→ Extracted records
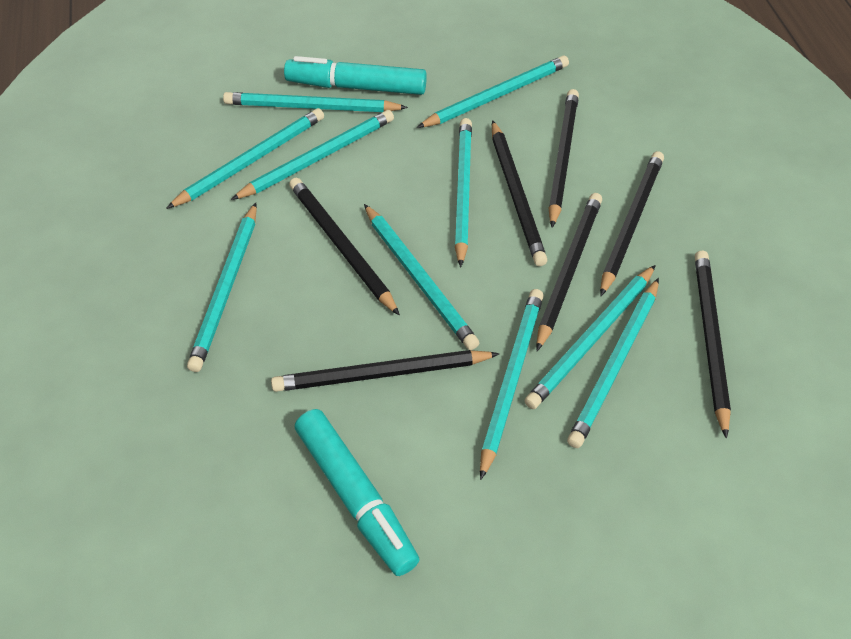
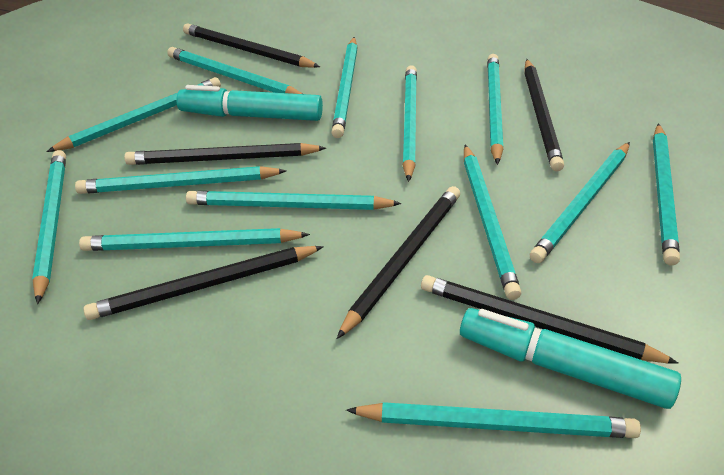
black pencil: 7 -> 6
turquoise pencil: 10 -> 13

==

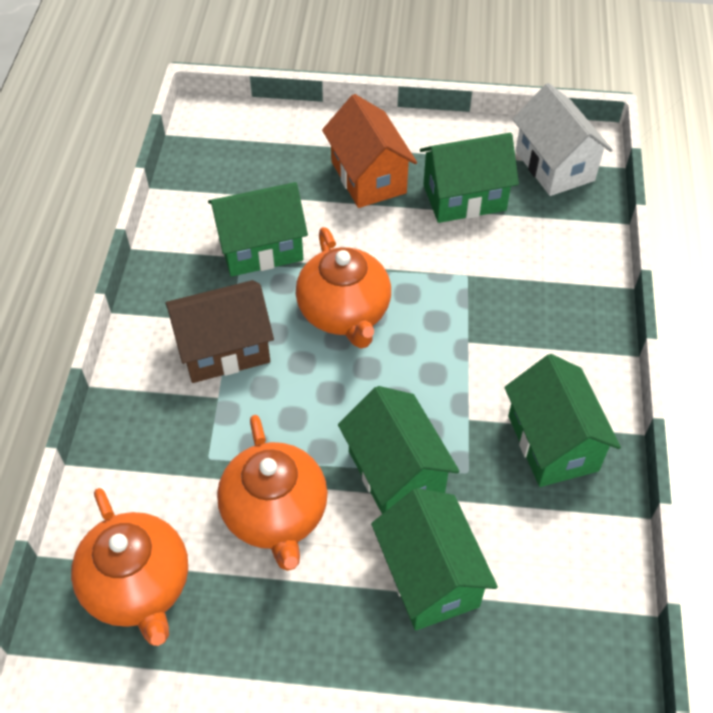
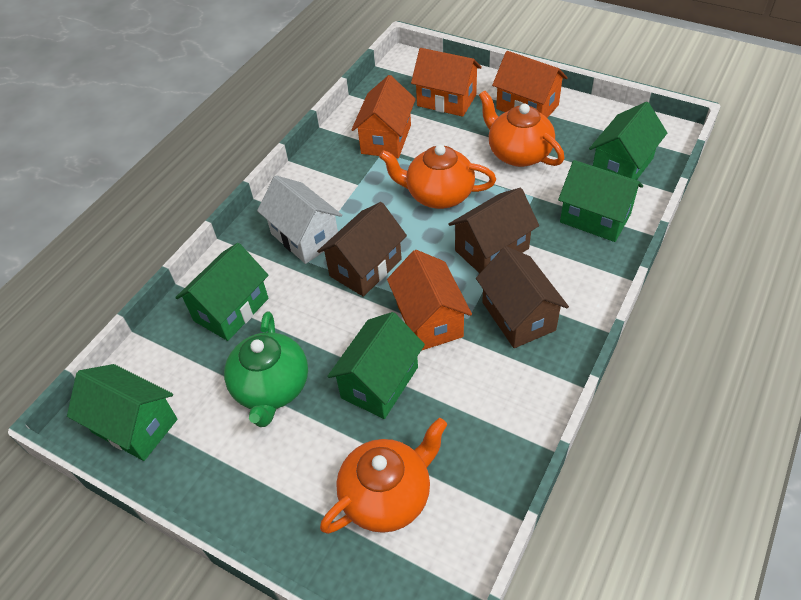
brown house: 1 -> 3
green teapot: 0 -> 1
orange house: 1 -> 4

...

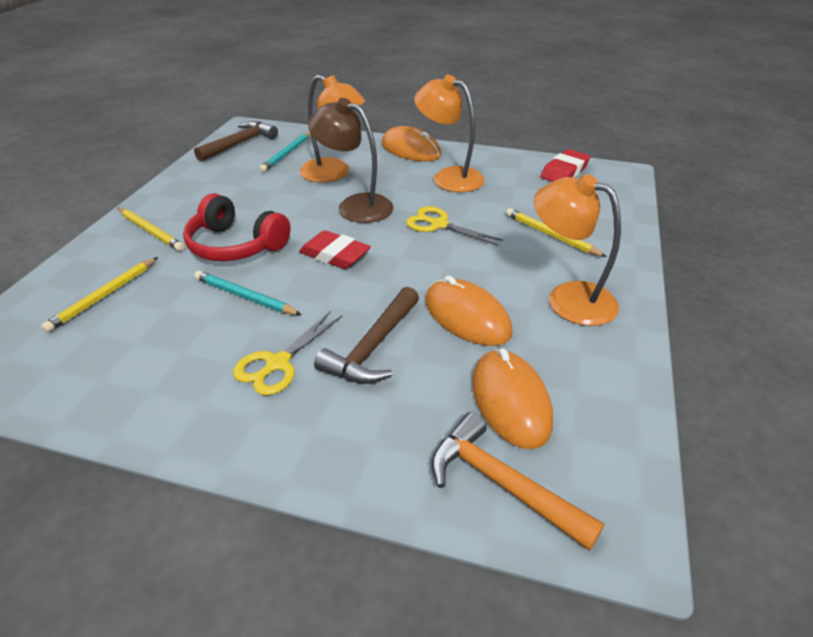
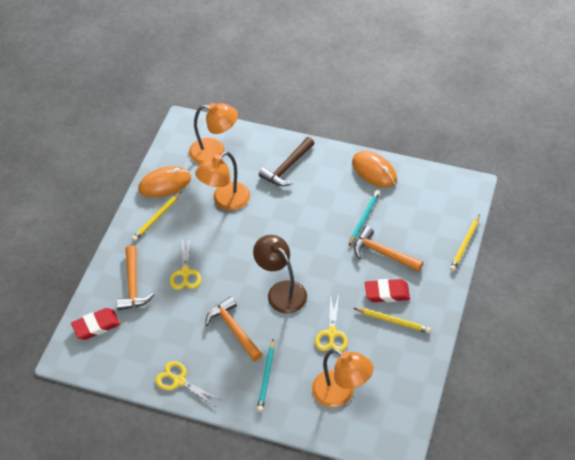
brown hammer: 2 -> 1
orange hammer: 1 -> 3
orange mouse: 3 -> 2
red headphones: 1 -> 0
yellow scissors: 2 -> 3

→ Exercise directions
Copy each line of the material where "orange" is found.

→ Answer box
orange house: 1 -> 4
orange hammer: 1 -> 3
orange mouse: 3 -> 2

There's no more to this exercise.